» **PROVIDED MATERIAL**
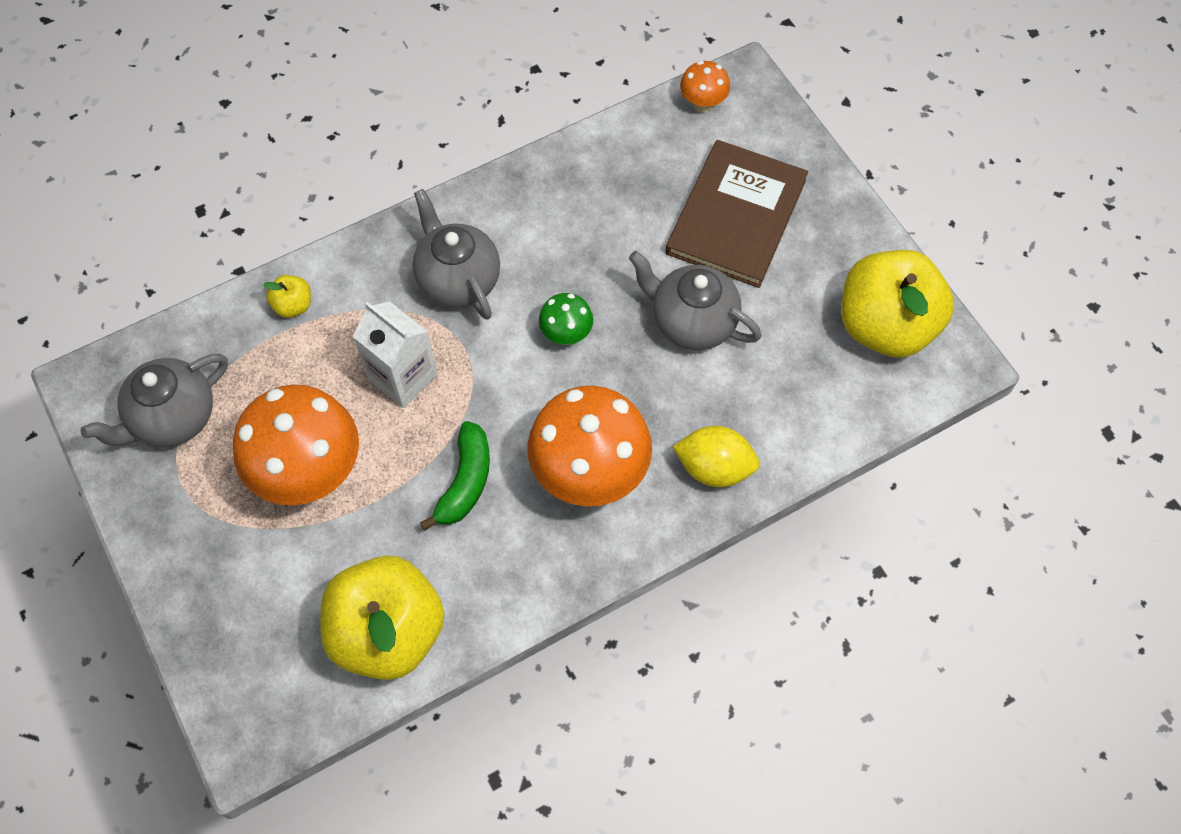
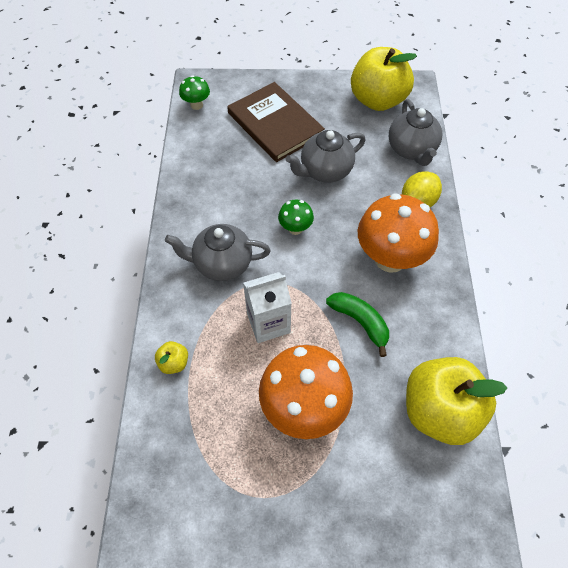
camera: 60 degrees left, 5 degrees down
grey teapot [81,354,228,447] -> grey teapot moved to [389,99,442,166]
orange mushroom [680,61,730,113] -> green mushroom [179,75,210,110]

» **WORK TASK**
Strip out the pictures and reproduce the remaining material above exactly.

» **RESPONSE**
camera: 60 degrees left, 5 degrees down
grey teapot [81,354,228,447] -> grey teapot moved to [389,99,442,166]
orange mushroom [680,61,730,113] -> green mushroom [179,75,210,110]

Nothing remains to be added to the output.